Problem statement:
Present each line of the entries below that holds the word "window".
_ _ _ _ _
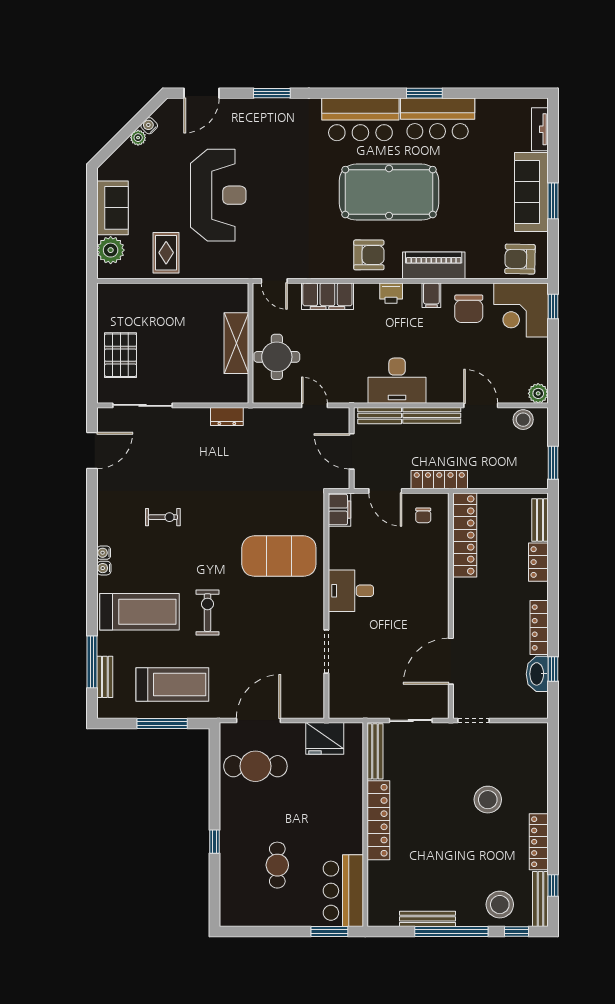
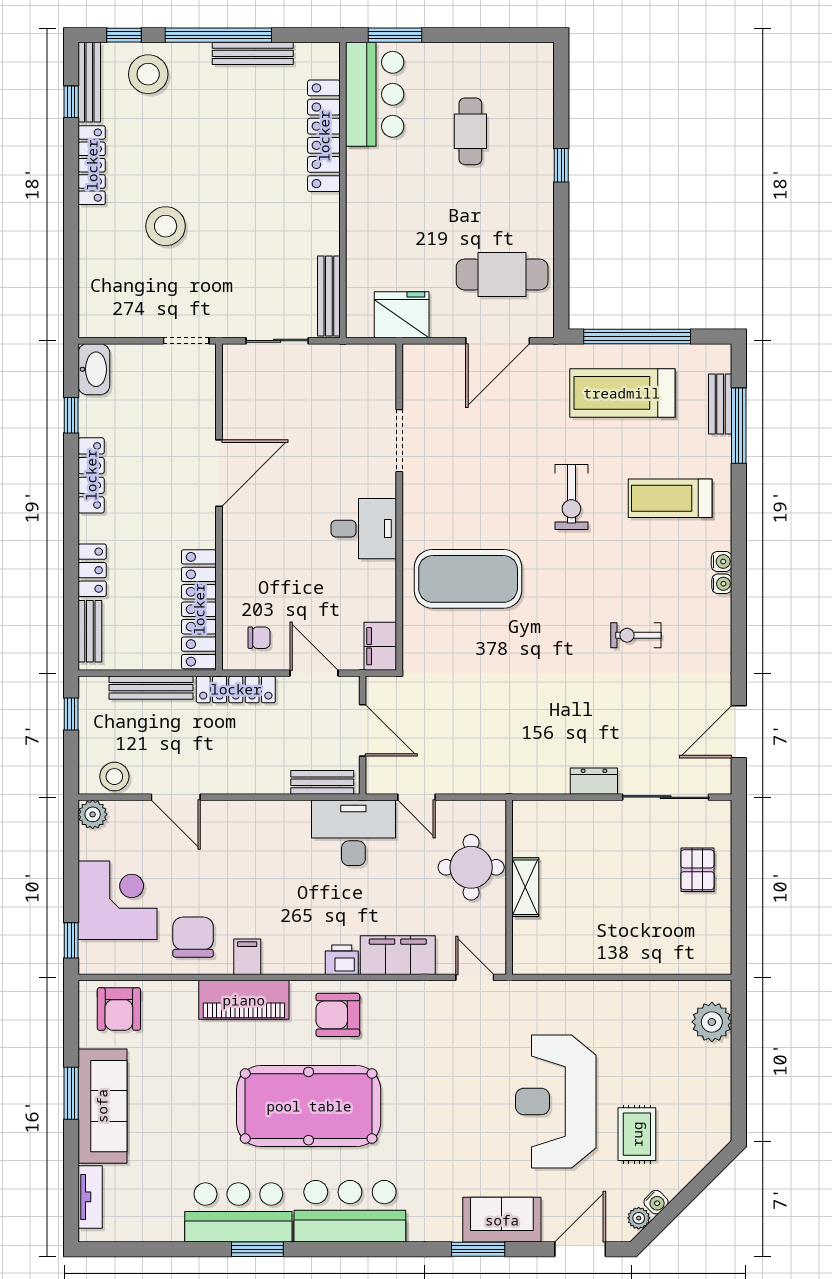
plant: (138, 138) -> (639, 1218), moved
sofa: (112, 208) -> (502, 1220), moved, turned 90
rug: (166, 253) -> (637, 1134), moved
armchair: (520, 259) -> (119, 1009), turned 89
printer: (391, 293) -> (342, 960), moved
corner desk: (521, 310) -> (117, 900), moved
shelving: (236, 343) -> (525, 887), width x0.67, depth x0.75
pallet: (121, 355) -> (697, 870), width x0.67, depth x0.71
desk: (397, 381) -> (353, 833), moved
bench: (432, 415) -> (151, 688), moved
dresser: (227, 416) -> (594, 781), moved
window: (553, 463) -> (71, 714), width x0.67
chair: (423, 515) -> (259, 638), turned 90
treadmill: (139, 612) -> (670, 498), width x0.73, depth x0.73
door: (451, 661) -> (219, 473), moved
washbasin: (537, 674) -> (94, 369), moved
window: (162, 723) -> (637, 336), width x1.46
locker: (378, 820) -> (324, 136), moved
_ _ _ _ _
Solved problem:
window: (553, 463) -> (71, 714), width x0.67
window: (162, 723) -> (637, 336), width x1.46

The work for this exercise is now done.